Work item:
Every line of the listing below should be written out exactly, minus its images.

Input data:

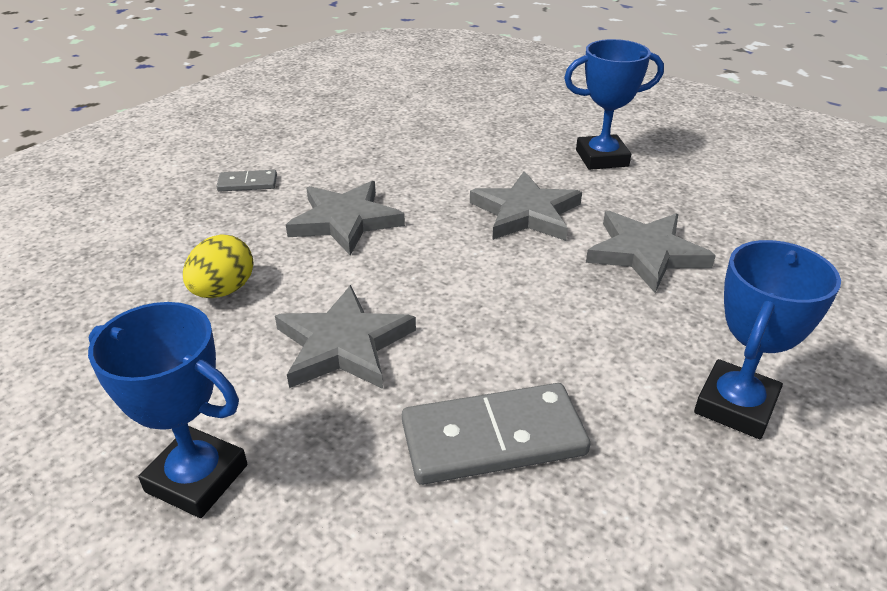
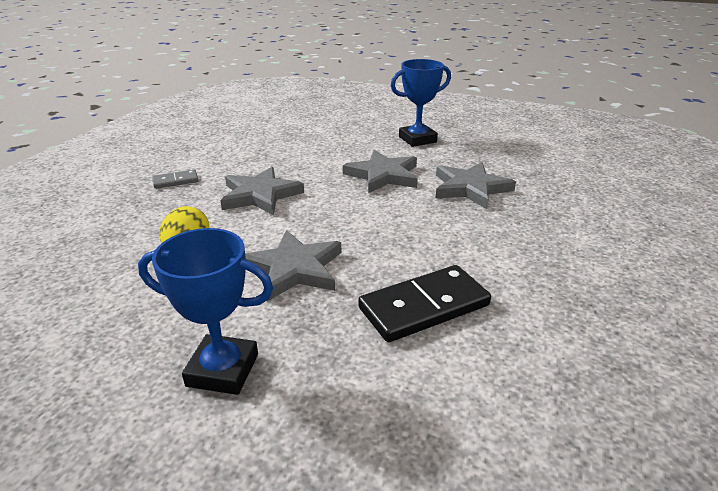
camera: 15 degrees left, 5 degrees down
(493, 438) = (424, 306): grey domino -> black domino
(735, 406) = (564, 262): blue trophy -> none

Solution for this task:
camera: 15 degrees left, 5 degrees down
(493, 438) = (424, 306): grey domino -> black domino
(735, 406) = (564, 262): blue trophy -> none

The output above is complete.